**AIM OF THE TASK:**
From the data that follows, print exactly the lines starting at the one containing "(363, 198) = (638, 300): turquoise" and ending at the one containing "(564, 263) = (493, 170): black"; include both of them and nothing more.

**WORKING DATA:**
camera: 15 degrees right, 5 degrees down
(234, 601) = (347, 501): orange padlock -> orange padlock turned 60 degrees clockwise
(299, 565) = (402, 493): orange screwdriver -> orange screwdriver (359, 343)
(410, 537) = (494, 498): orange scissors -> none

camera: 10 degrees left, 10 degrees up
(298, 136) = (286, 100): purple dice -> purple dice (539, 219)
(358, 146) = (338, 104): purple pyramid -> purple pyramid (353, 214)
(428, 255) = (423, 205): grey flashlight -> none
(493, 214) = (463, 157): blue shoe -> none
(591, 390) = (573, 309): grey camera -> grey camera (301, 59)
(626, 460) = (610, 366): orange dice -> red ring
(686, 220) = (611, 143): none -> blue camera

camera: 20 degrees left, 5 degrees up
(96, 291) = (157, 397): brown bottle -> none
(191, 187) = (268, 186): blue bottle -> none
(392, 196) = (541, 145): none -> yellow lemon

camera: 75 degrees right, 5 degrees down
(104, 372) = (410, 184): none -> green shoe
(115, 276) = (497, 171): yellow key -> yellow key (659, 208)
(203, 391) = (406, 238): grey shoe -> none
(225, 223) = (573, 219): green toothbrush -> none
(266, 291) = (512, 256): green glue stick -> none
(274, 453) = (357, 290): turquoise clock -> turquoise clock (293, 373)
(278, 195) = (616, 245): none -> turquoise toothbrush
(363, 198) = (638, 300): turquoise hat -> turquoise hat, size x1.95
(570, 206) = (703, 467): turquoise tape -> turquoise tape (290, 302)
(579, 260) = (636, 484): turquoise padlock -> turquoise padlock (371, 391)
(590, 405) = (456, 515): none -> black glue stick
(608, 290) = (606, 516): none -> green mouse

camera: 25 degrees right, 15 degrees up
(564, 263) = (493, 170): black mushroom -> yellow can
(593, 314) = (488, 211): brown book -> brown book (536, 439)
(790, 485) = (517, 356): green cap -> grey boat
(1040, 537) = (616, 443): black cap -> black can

**FINISHED TASK:**
(363, 198) = (638, 300): turquoise hat -> turquoise hat, size x1.95
(570, 206) = (703, 467): turquoise tape -> turquoise tape (290, 302)
(579, 260) = (636, 484): turquoise padlock -> turquoise padlock (371, 391)
(590, 405) = (456, 515): none -> black glue stick
(608, 290) = (606, 516): none -> green mouse

camera: 25 degrees right, 15 degrees up
(564, 263) = (493, 170): black mushroom -> yellow can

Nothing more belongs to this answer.